----- Exercise data

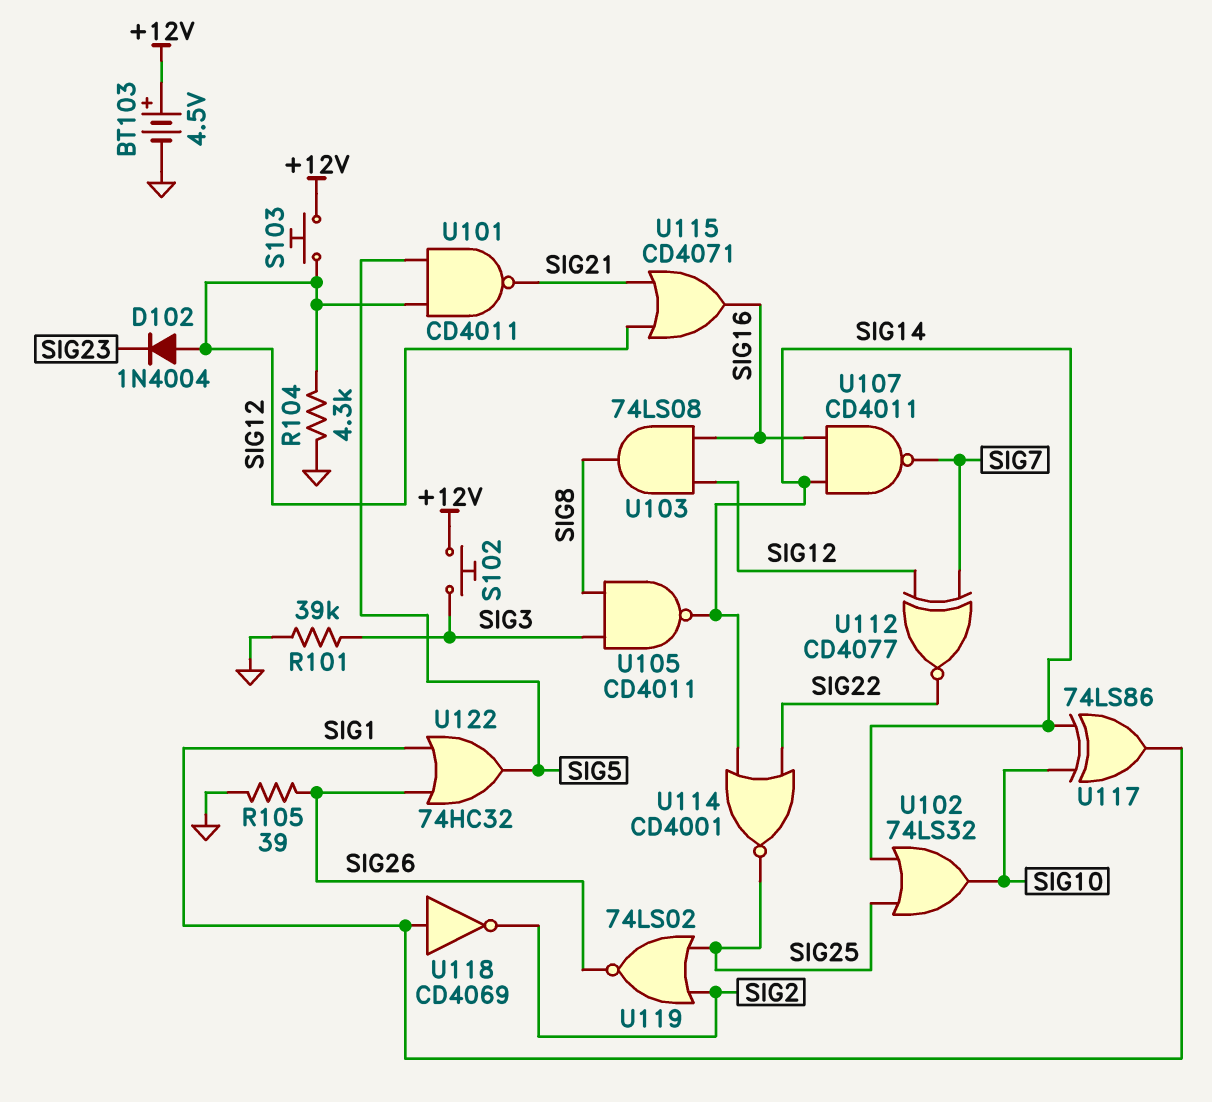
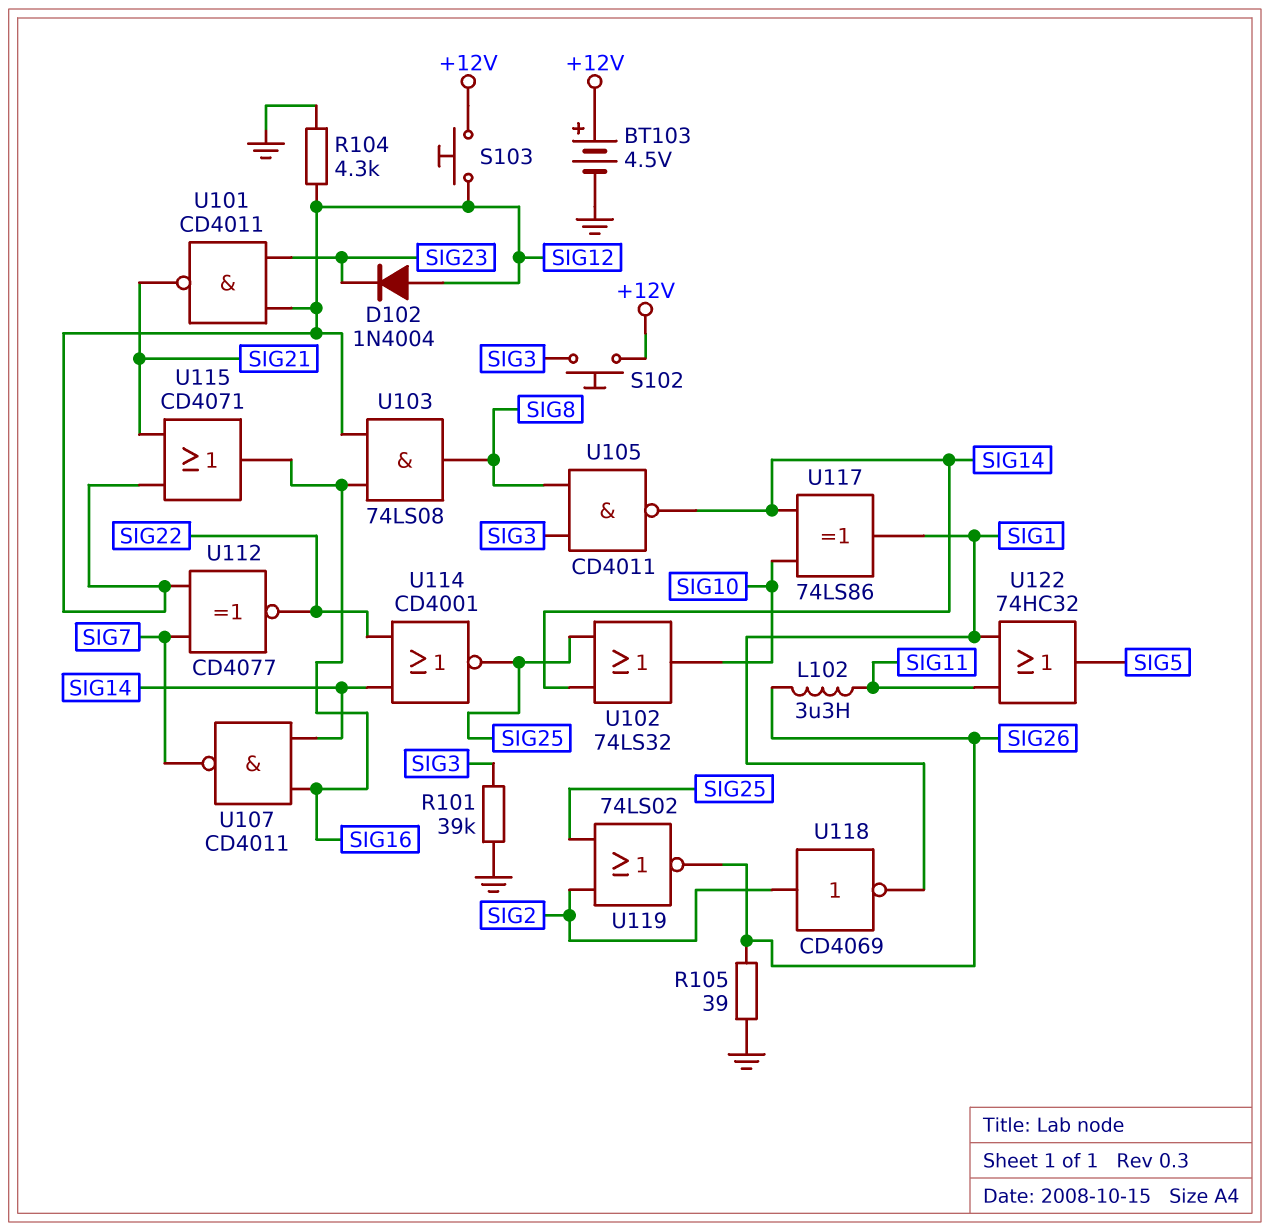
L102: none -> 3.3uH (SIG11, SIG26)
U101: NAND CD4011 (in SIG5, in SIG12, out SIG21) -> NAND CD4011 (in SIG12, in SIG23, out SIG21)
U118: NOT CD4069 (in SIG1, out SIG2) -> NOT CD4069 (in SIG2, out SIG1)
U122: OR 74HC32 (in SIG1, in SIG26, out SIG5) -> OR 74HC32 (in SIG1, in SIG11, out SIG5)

----------
----- Exercise data

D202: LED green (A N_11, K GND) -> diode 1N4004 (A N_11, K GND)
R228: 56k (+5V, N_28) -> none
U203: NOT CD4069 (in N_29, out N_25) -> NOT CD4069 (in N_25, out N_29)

----------
----- Exercise data

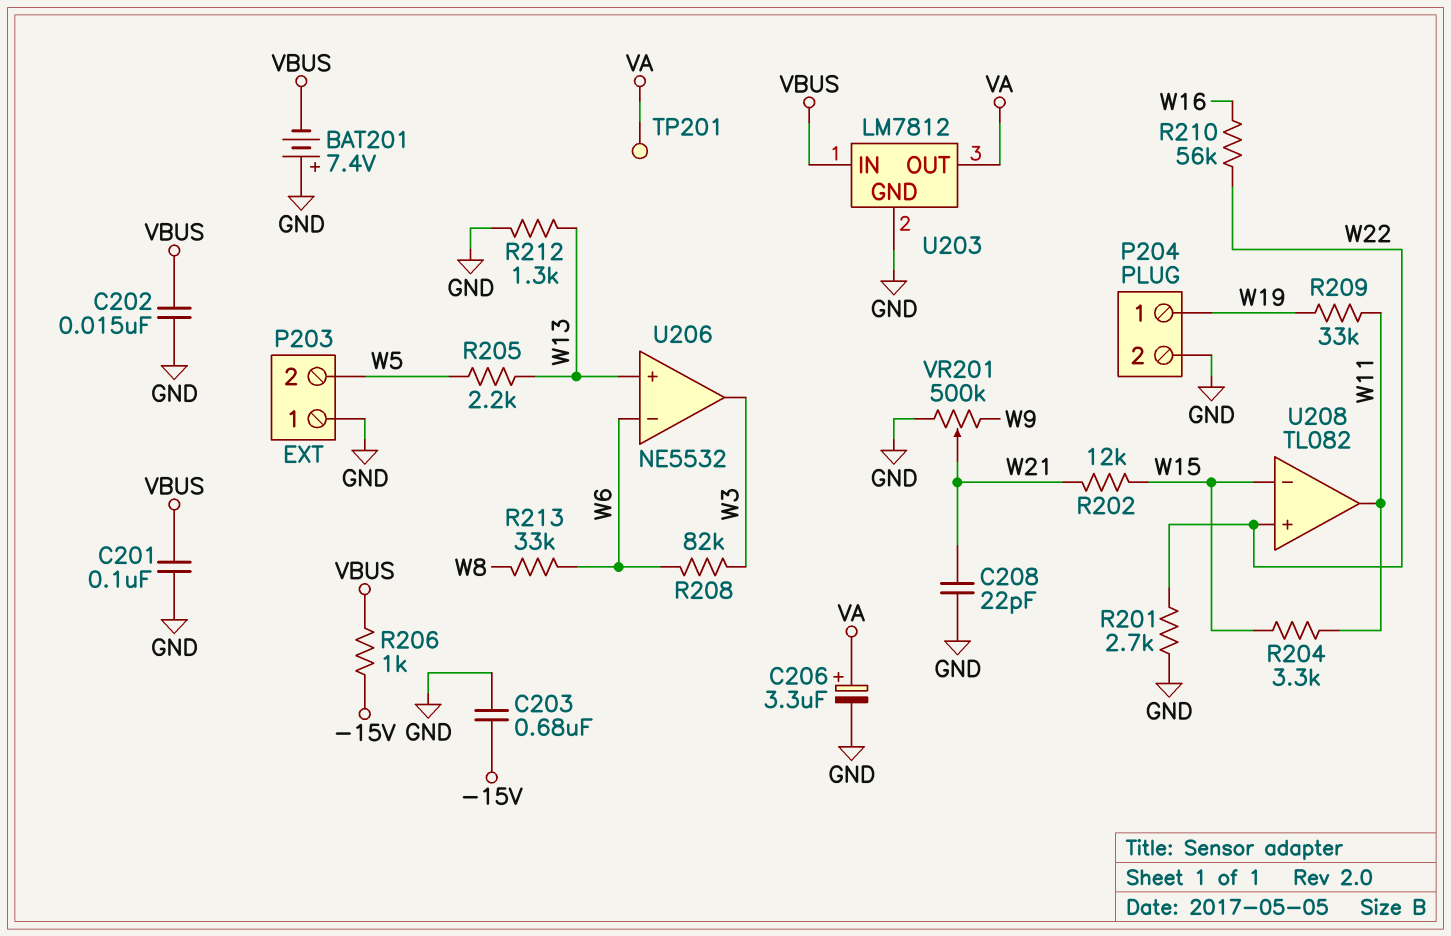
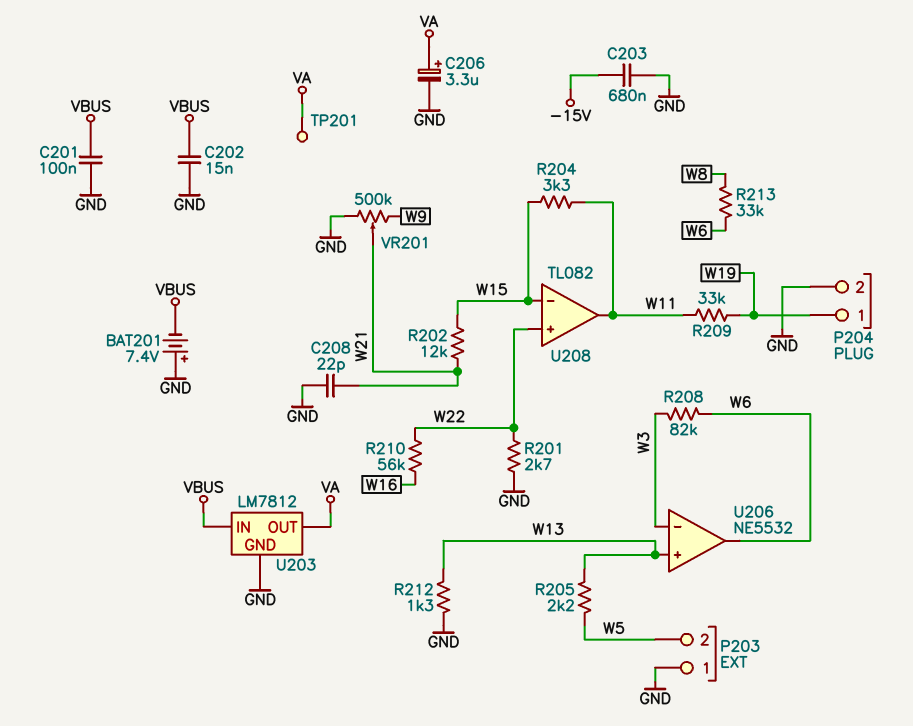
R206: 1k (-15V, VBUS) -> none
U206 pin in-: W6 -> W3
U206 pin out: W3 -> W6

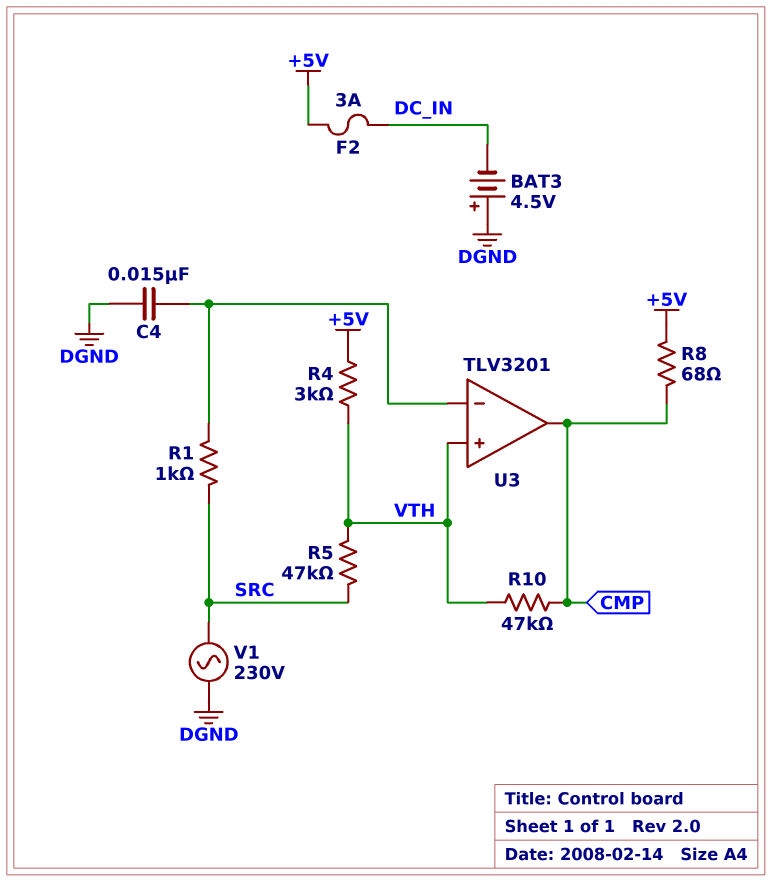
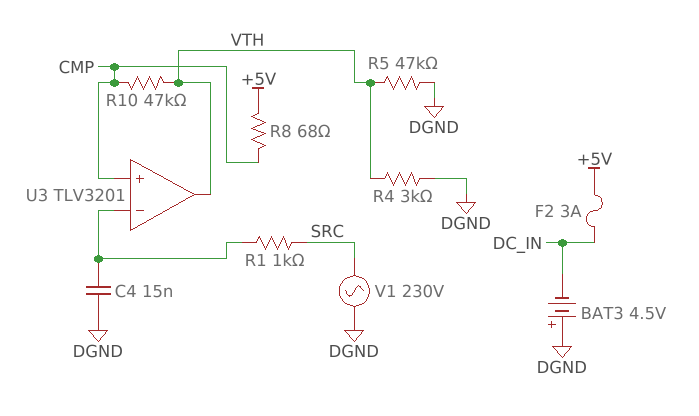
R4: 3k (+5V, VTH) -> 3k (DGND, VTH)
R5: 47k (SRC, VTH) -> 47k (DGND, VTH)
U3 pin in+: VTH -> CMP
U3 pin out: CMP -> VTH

----------

# Exercise details:
Write out only the lines that run from the line containing "R5: 47k (SRC, VTH) -> 47k (DGND, VTH)" through the line containing "U3 pin out: CMP -> VTH", both included, exactly as they appear above.

# Solution to the problem:
R5: 47k (SRC, VTH) -> 47k (DGND, VTH)
U3 pin in+: VTH -> CMP
U3 pin out: CMP -> VTH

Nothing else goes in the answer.